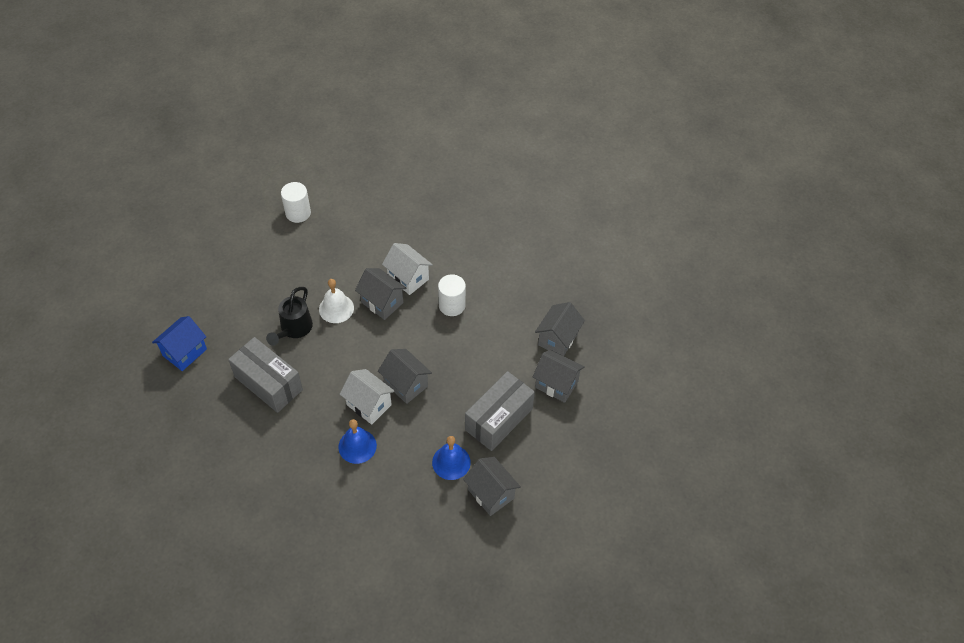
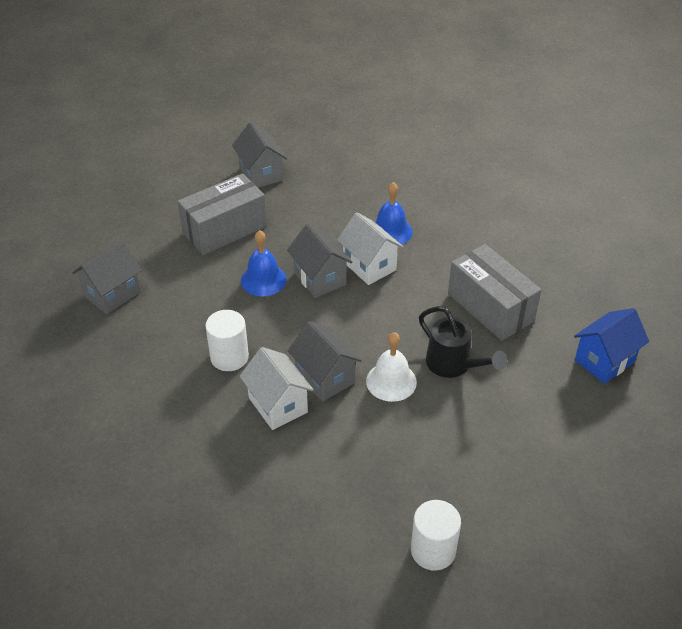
camera: 165 degrees left, 10 degrees down
black watering can [266,287,313,346] -> black watering can turned 105 degrees clockwise [419,306,507,378]
blue bell [432,436,471,480] -> blue bell moved to [241,230,287,296]
grey house [533,350,585,403] -> none

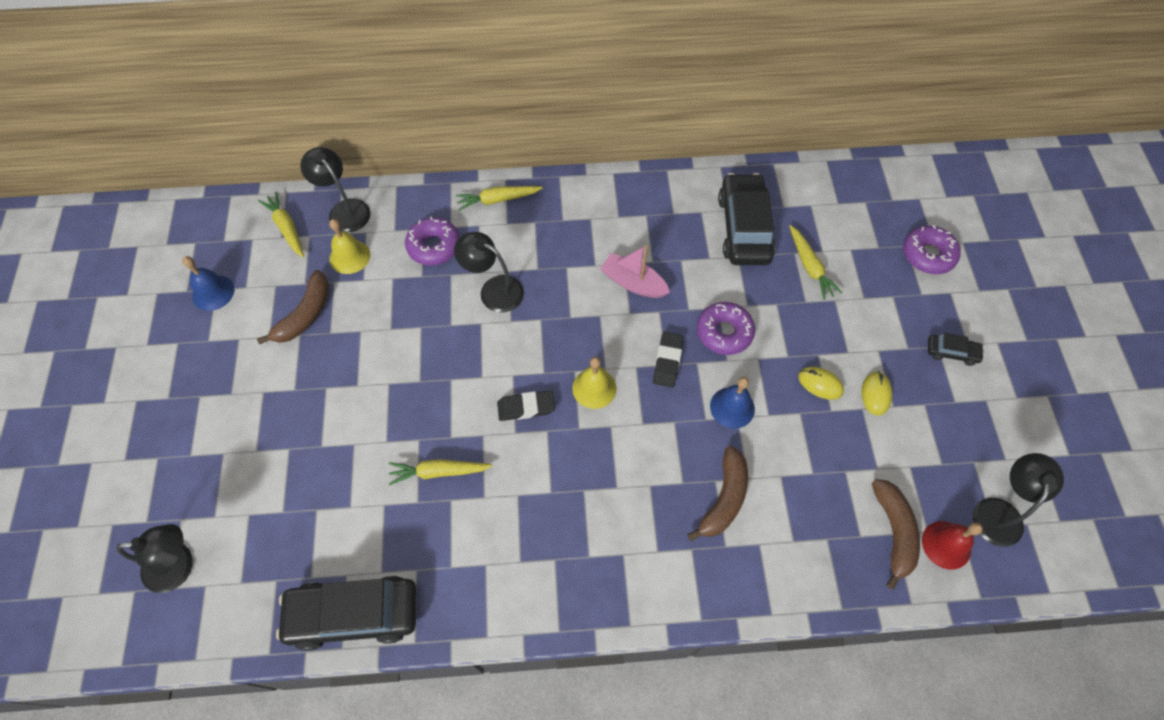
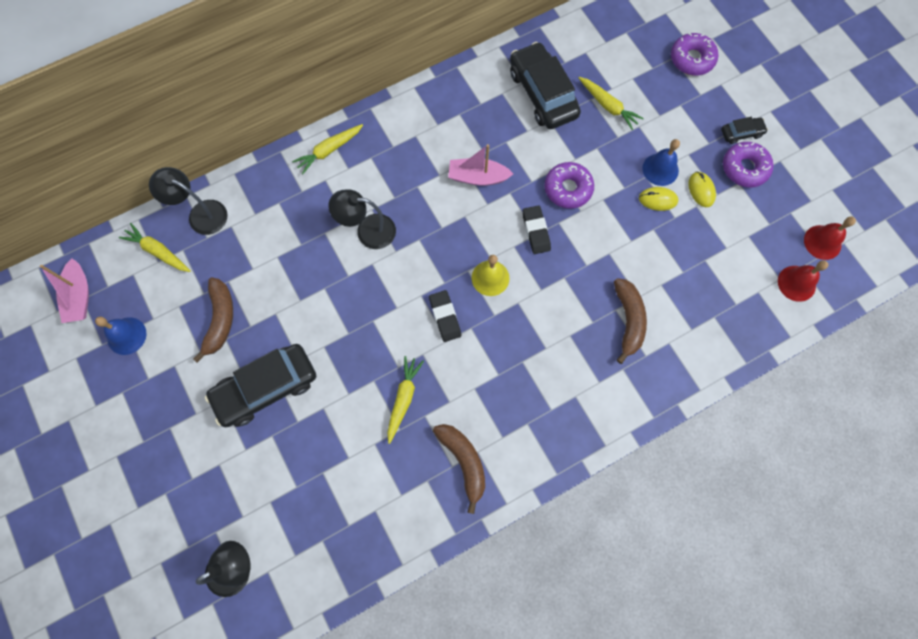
camera: 25 degrees left, 10 degrees up
black car [276,576,416,651] -> black car moved to [205,344,316,427]
yellow bell [329,219,370,274] -> none
yellow carrot [389,459,493,485] -> yellow carrot turned 135 degrees clockwise [387,356,424,444]
purple donut [405,217,459,265] -> purple donut moved to [723,142,774,187]
black eraser [497,391,555,421] -> black eraser turned 75 degrees counterclockwise [429,290,461,342]
blue bell [710,377,755,429] -> blue bell moved to [642,139,680,186]
brown banana [872,479,920,590] -> brown banana moved to [433,424,485,514]
black lamp [973,453,1064,547] -> red bell [804,217,856,260]
none -> pink boat [40,258,89,323]

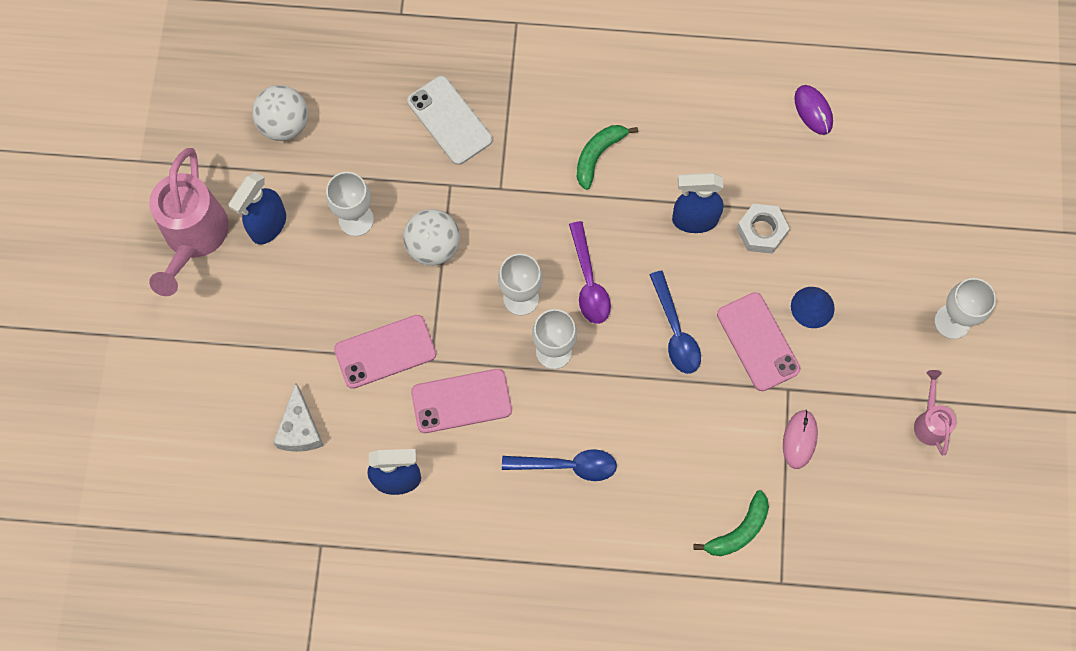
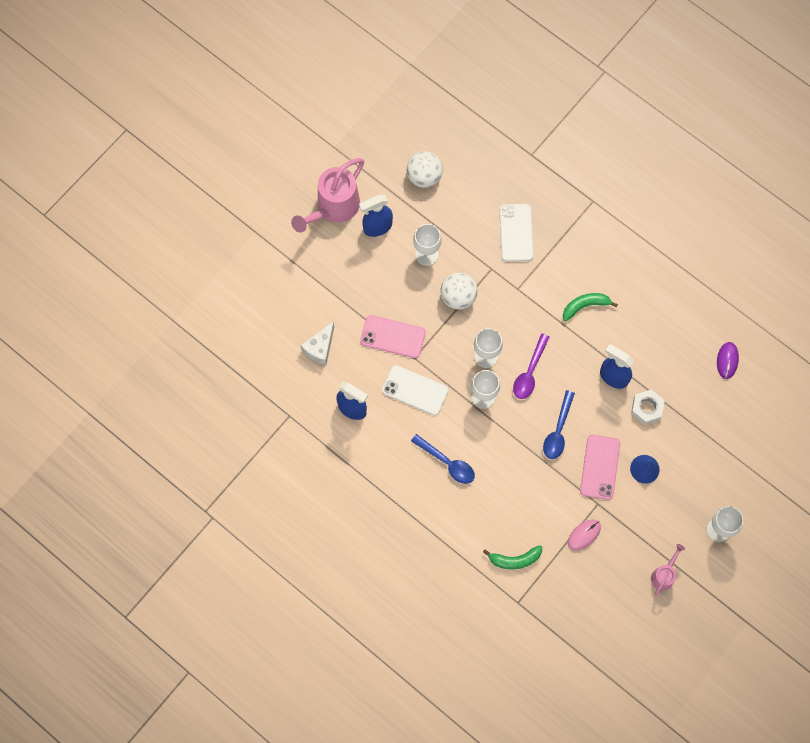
camera: 35 degrees right, 0 degrees up
pink phone [411,369,512,433] -> white phone [382,365,449,416]

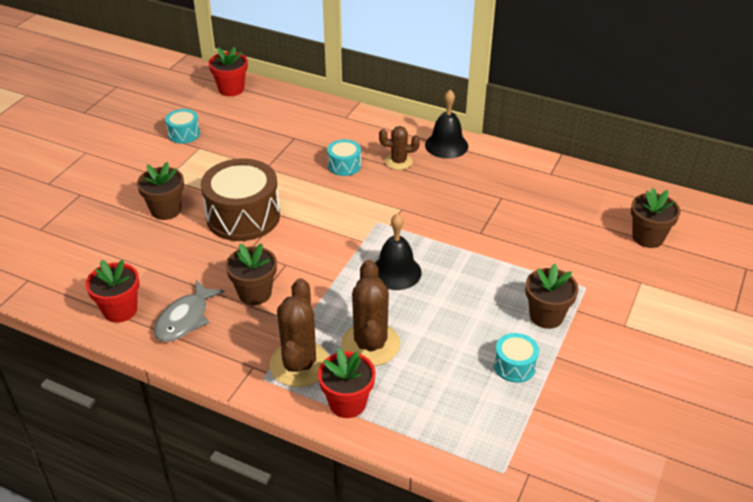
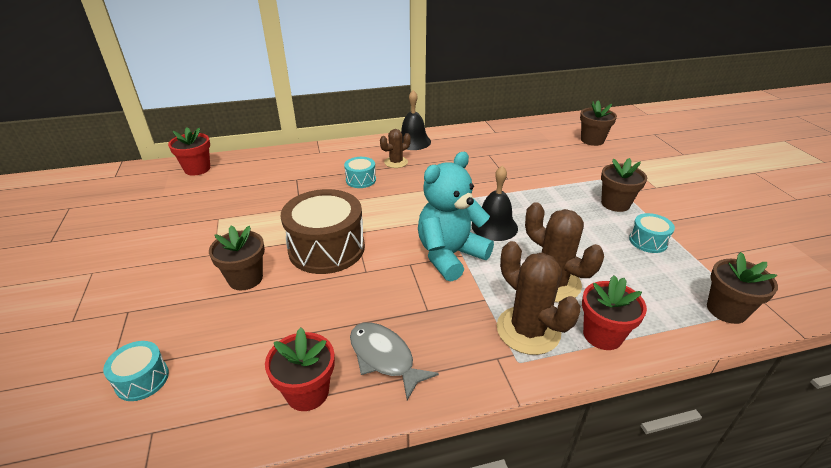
camera: 40 degrees left, 5 degrees down
grey fish [154,280,225,342] -> grey fish turned 150 degrees clockwise [350,322,439,400]
turquoise drum [165,109,200,144] -> turquoise drum moved to [103,341,169,401]
brown flower pot [226,243,277,305] -> brown flower pot moved to [707,252,778,324]
none -> turquoise teddy bear [418,152,494,282]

**Work order**. Exactly and only the lines from the top of the records down to the line containing "none -> pink boat [40,258,89,323]" should be transcribed, please, without the pictures.

**Final answer**.
camera: 165 degrees left, 10 degrees down
black watering can [266,287,313,346] -> black watering can turned 105 degrees clockwise [419,306,507,378]
blue bell [432,436,471,480] -> blue bell moved to [241,230,287,296]
grey house [533,350,585,403] -> none

camera: 25 degrees left, 10 degrees up
black car [276,576,416,651] -> black car moved to [205,344,316,427]
yellow bell [329,219,370,274] -> none
yellow carrot [389,459,493,485] -> yellow carrot turned 135 degrees clockwise [387,356,424,444]
purple donut [405,217,459,265] -> purple donut moved to [723,142,774,187]
black eraser [497,391,555,421] -> black eraser turned 75 degrees counterclockwise [429,290,461,342]
blue bell [710,377,755,429] -> blue bell moved to [642,139,680,186]
brown banana [872,479,920,590] -> brown banana moved to [433,424,485,514]
black lamp [973,453,1064,547] -> red bell [804,217,856,260]
none -> pink boat [40,258,89,323]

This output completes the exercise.